» **Task item**
Quote the records beneath, complete and exact. Leave out images.

» **Records from a collection**

━━━━

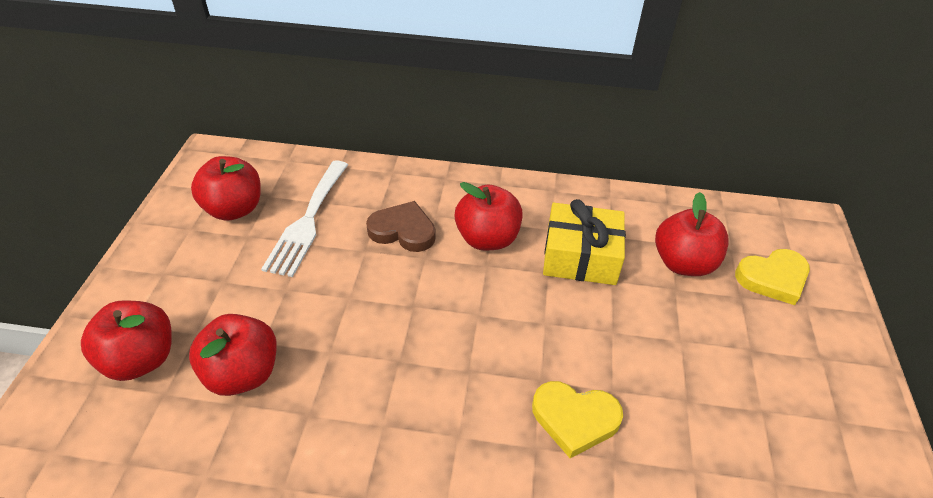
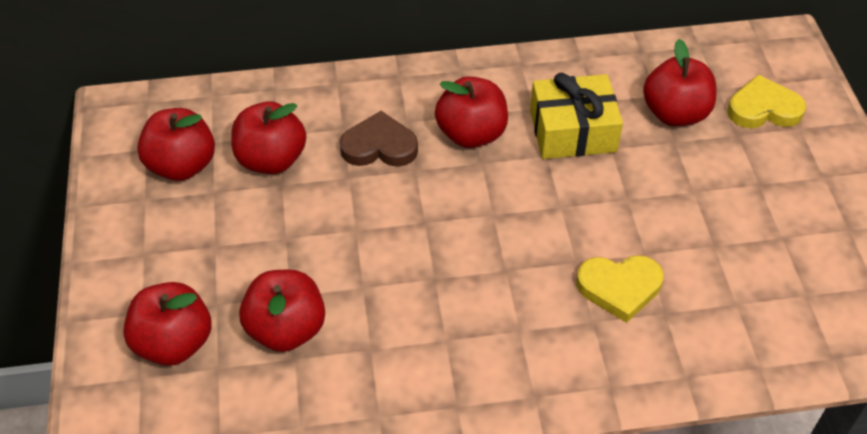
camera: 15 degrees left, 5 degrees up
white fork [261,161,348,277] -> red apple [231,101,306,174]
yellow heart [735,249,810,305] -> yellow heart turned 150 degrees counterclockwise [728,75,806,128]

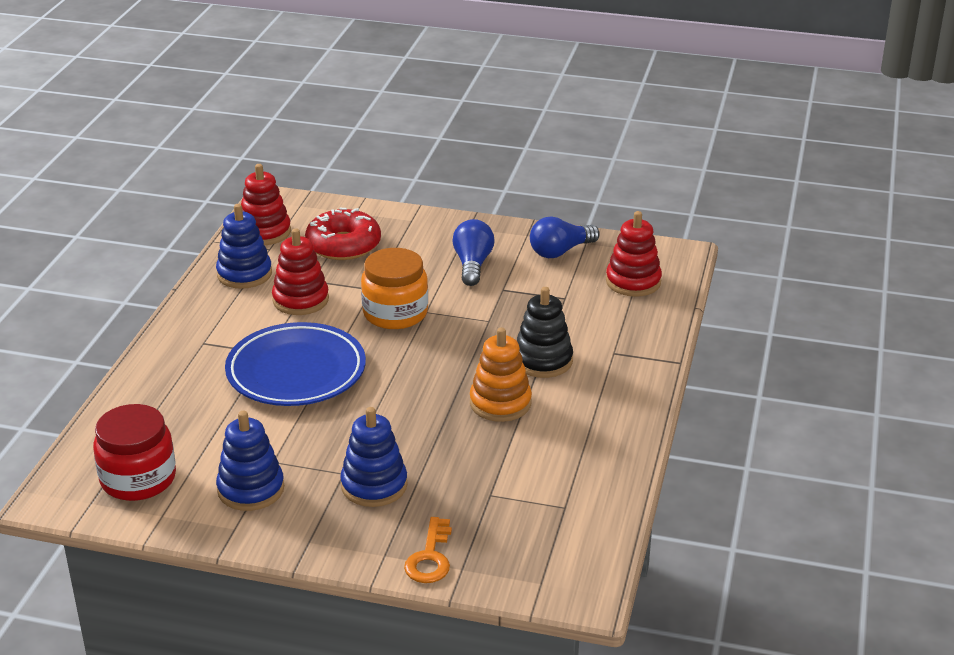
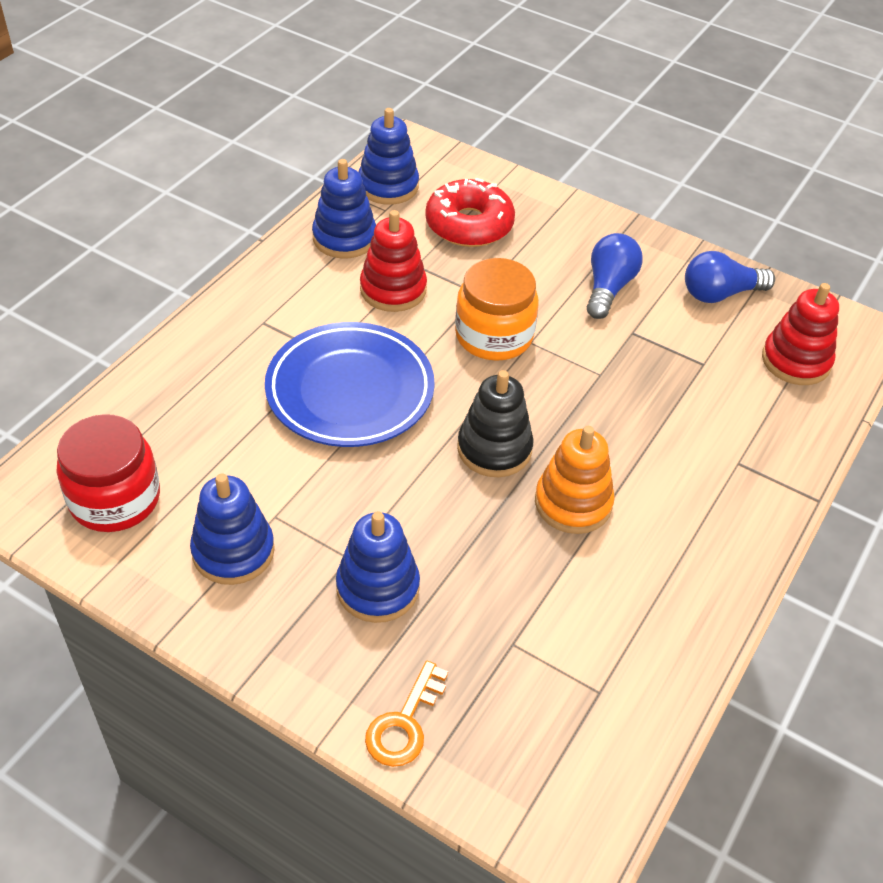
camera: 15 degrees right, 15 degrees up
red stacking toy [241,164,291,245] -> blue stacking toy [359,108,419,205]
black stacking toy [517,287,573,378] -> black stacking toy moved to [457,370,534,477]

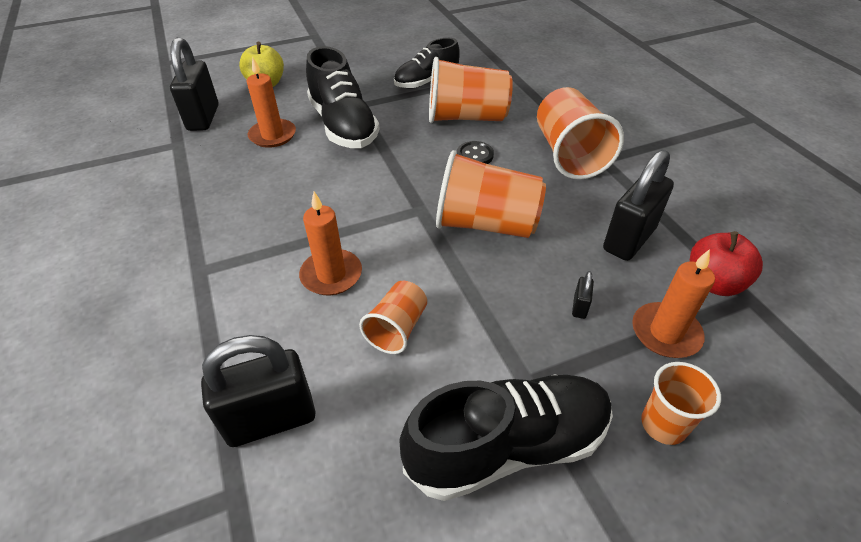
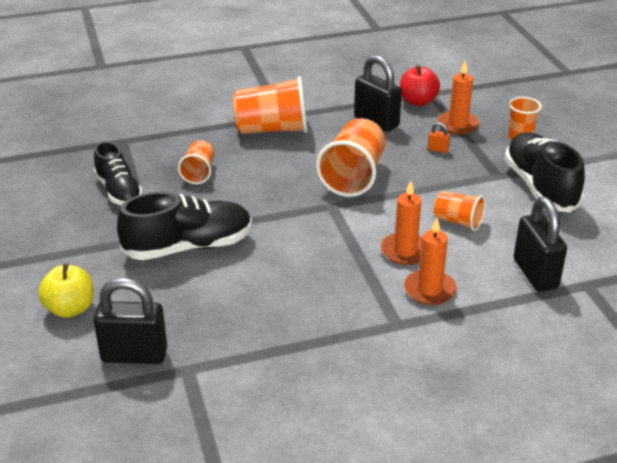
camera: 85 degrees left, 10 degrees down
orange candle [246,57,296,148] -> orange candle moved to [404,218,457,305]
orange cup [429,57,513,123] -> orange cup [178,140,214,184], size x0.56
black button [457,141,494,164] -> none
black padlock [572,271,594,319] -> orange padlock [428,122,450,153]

━━━━

» **Answer to the exercise**
camera: 15 degrees left, 5 degrees up
white fork [261,161,348,277] -> red apple [231,101,306,174]
yellow heart [735,249,810,305] -> yellow heart turned 150 degrees counterclockwise [728,75,806,128]

camera: 15 degrees right, 15 degrees up
red stacking toy [241,164,291,245] -> blue stacking toy [359,108,419,205]
black stacking toy [517,287,573,378] -> black stacking toy moved to [457,370,534,477]

camera: 85 degrees left, 10 degrees down
orange candle [246,57,296,148] -> orange candle moved to [404,218,457,305]
orange cup [429,57,513,123] -> orange cup [178,140,214,184], size x0.56
black button [457,141,494,164] -> none
black padlock [572,271,594,319] -> orange padlock [428,122,450,153]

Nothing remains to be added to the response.